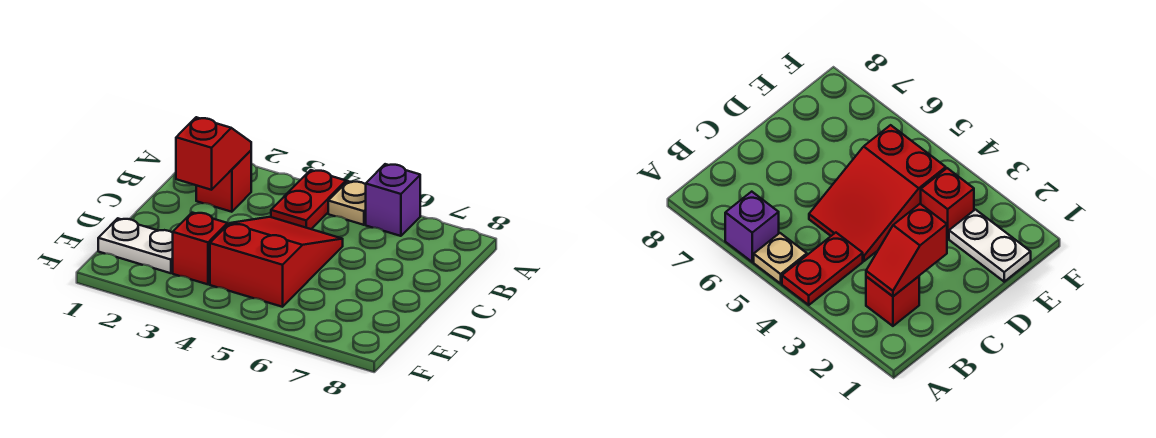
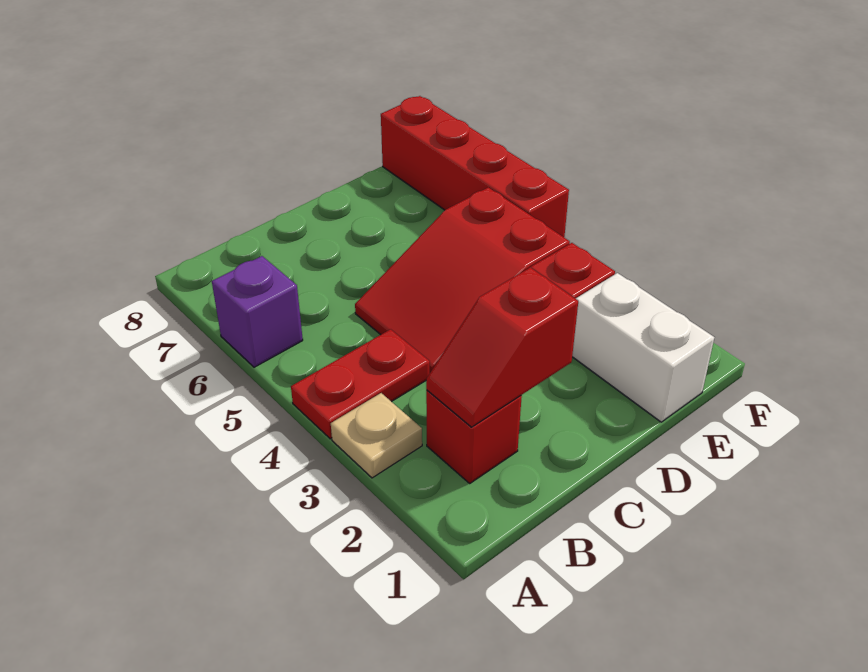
tan 1x1 plate [328,181,366,225] -> tan 1x1 plate moved to [331,393,422,478]
white 1x2 plate [98,218,173,273] -> white 1x2 brick [572,273,714,422]
none -> red 1x4 brick [381,96,569,237]

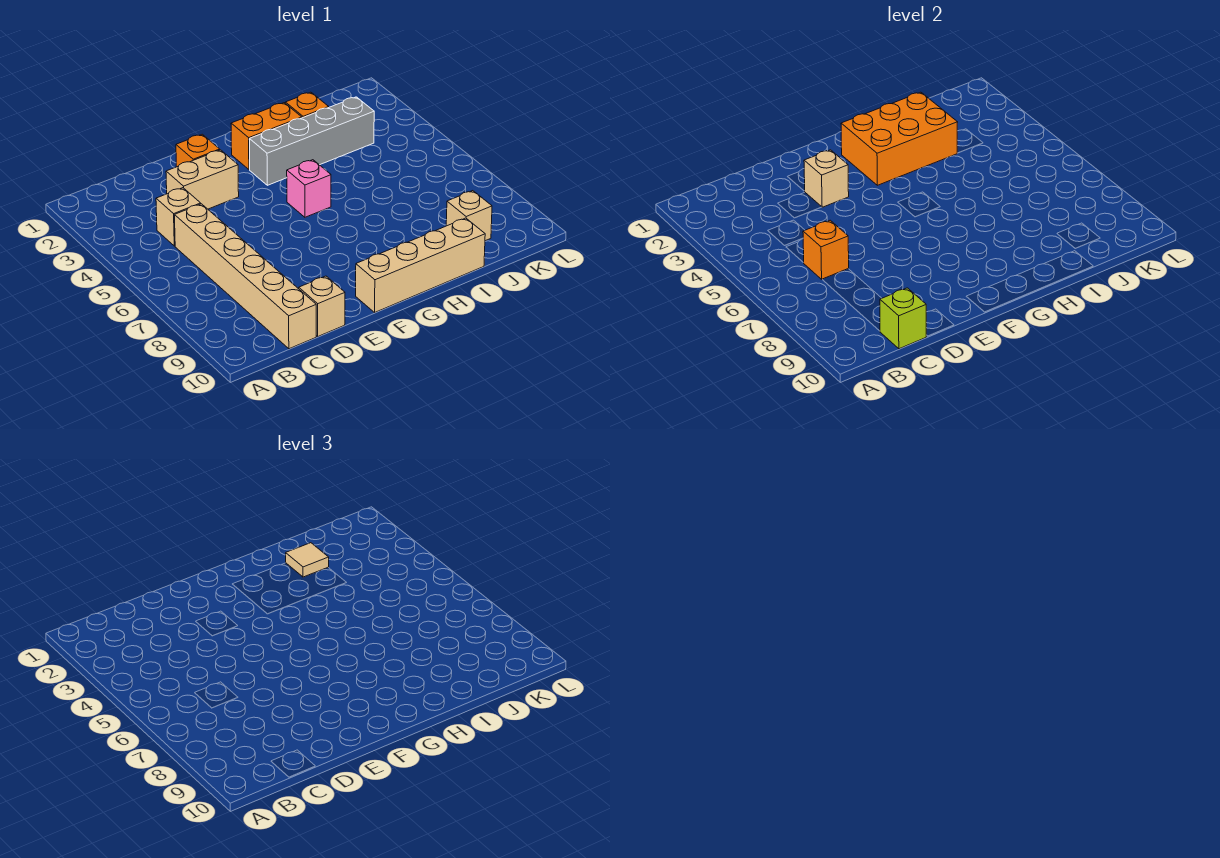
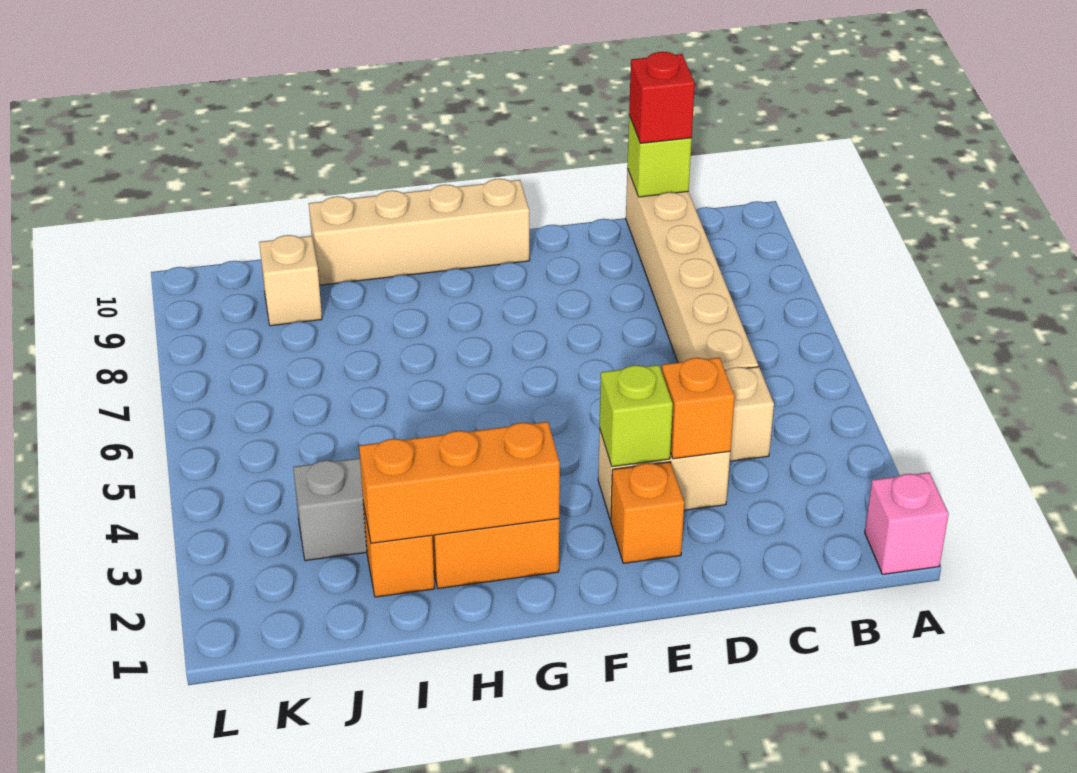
orange 1x1 brick [803,220,849,279] -> orange 1x1 brick moved to [662,357,735,459]
none -> red 1x1 brick [629,52,695,143]
tan 1x1 brick [299,276,345,336] -> none
tan 1x1 brick [804,150,849,207] -> lime 1x1 brick [600,365,673,467]
orange 2x3 brick [841,92,958,185] -> orange 1x3 brick [359,422,560,543]
pink 1x1 brick [287,160,331,217] -> pink 1x1 brick moved to [865,472,949,574]
tan 1x1 tile [286,543,329,577] -> none

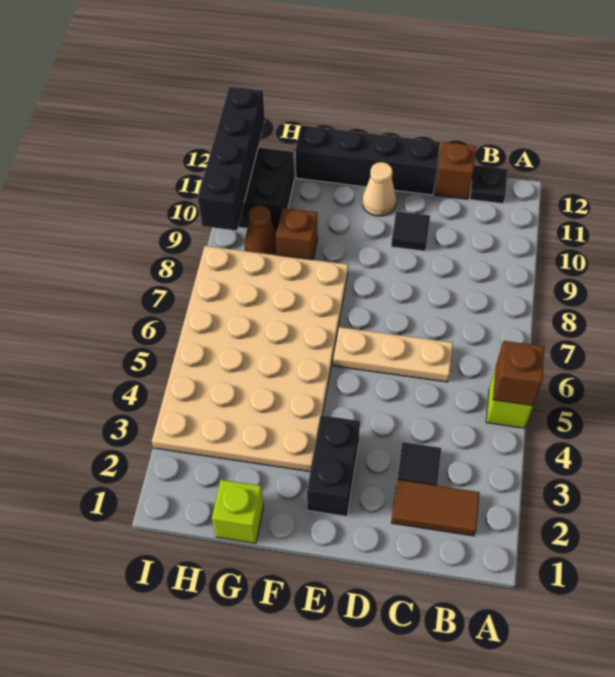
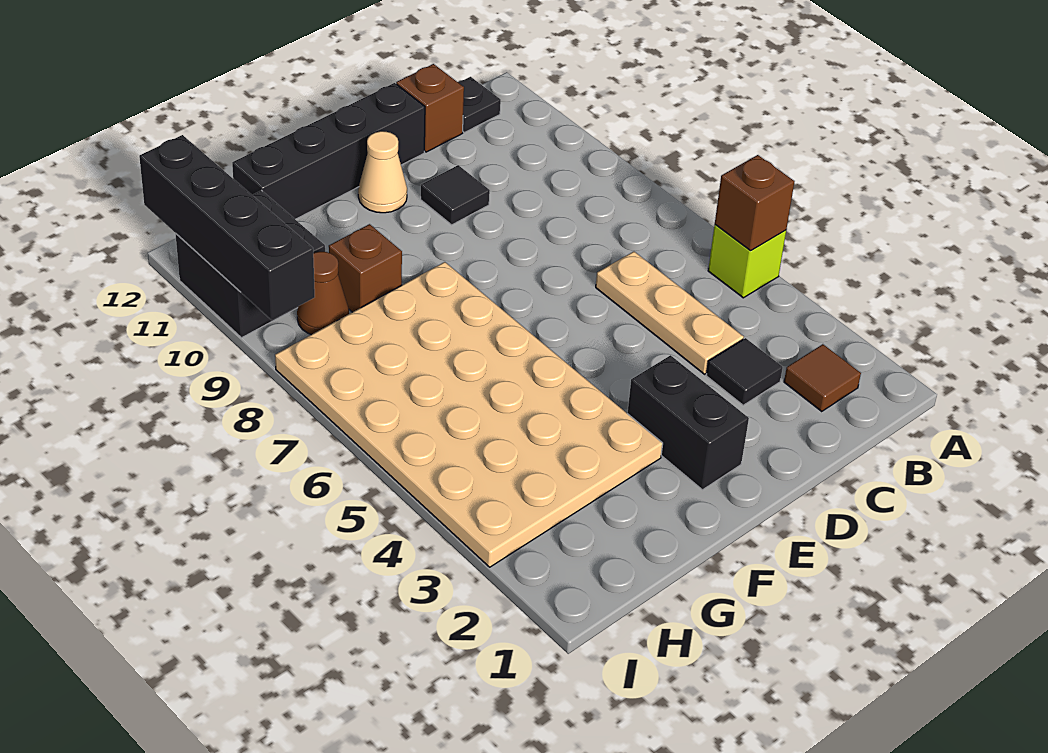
brown 1x2 tile [391,480,480,536] -> brown 1x1 tile [784,344,861,412]
tan 1x3 plate [333,327,453,382] -> tan 1x3 plate turned to [596,252,744,374]
lime 1x1 brick [212,480,264,543] -> none

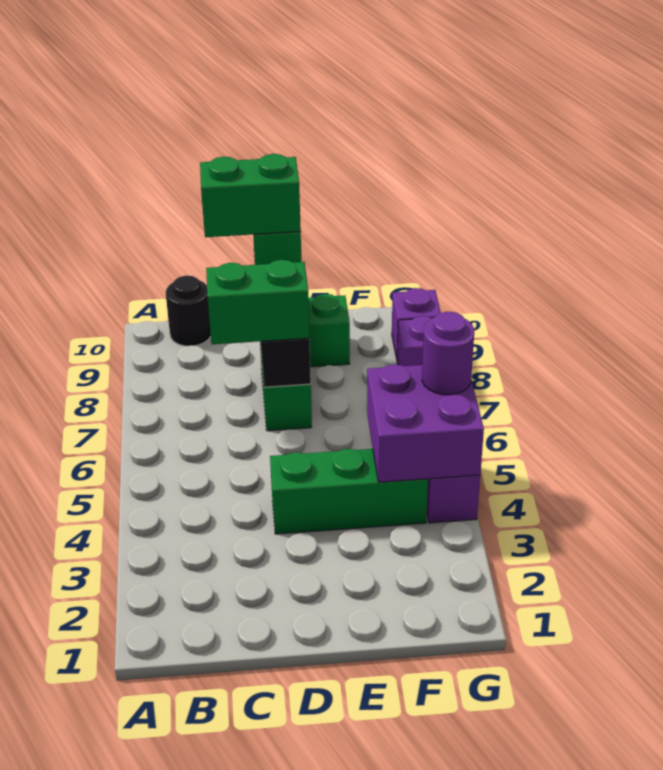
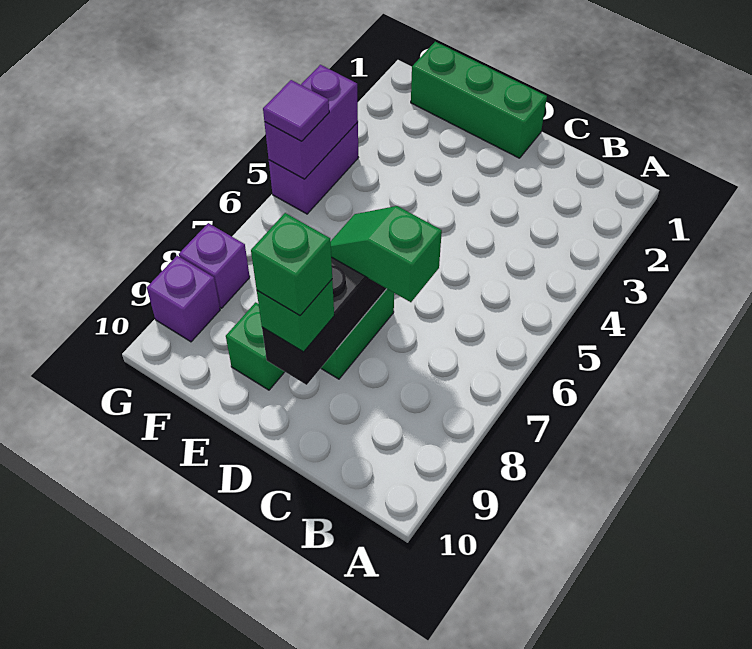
black 1x1 round brick [166,275,211,346] -> none
green 1x2 brick [206,260,309,344] -> green 1x2 slope [330,206,442,302]
green 1x2 brick [200,154,301,237] -> green 1x1 brick [251,213,332,316]
green 1x3 brick [270,449,428,534] -> green 1x3 brick moved to [411,42,547,158]
purple 2x2 brick [367,364,484,482] -> purple 1x2 brick [264,65,358,179]
purple 1x1 round brick [422,312,474,395] -> purple 1x1 tile [263,80,329,141]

## WORK TASK
Quote the records in their entirety, keeping the wording exact and excluding pictures.

## ANSWER AREA
tan 1x1 plate [328,181,366,225] -> tan 1x1 plate moved to [331,393,422,478]
white 1x2 plate [98,218,173,273] -> white 1x2 brick [572,273,714,422]
none -> red 1x4 brick [381,96,569,237]

orange 1x1 brick [803,220,849,279] -> orange 1x1 brick moved to [662,357,735,459]
none -> red 1x1 brick [629,52,695,143]
tan 1x1 brick [299,276,345,336] -> none
tan 1x1 brick [804,150,849,207] -> lime 1x1 brick [600,365,673,467]
orange 2x3 brick [841,92,958,185] -> orange 1x3 brick [359,422,560,543]
pink 1x1 brick [287,160,331,217] -> pink 1x1 brick moved to [865,472,949,574]
tan 1x1 tile [286,543,329,577] -> none

brown 1x2 tile [391,480,480,536] -> brown 1x1 tile [784,344,861,412]
tan 1x3 plate [333,327,453,382] -> tan 1x3 plate turned to [596,252,744,374]
lime 1x1 brick [212,480,264,543] -> none

black 1x1 round brick [166,275,211,346] -> none
green 1x2 brick [206,260,309,344] -> green 1x2 slope [330,206,442,302]
green 1x2 brick [200,154,301,237] -> green 1x1 brick [251,213,332,316]
green 1x3 brick [270,449,428,534] -> green 1x3 brick moved to [411,42,547,158]
purple 2x2 brick [367,364,484,482] -> purple 1x2 brick [264,65,358,179]
purple 1x1 round brick [422,312,474,395] -> purple 1x1 tile [263,80,329,141]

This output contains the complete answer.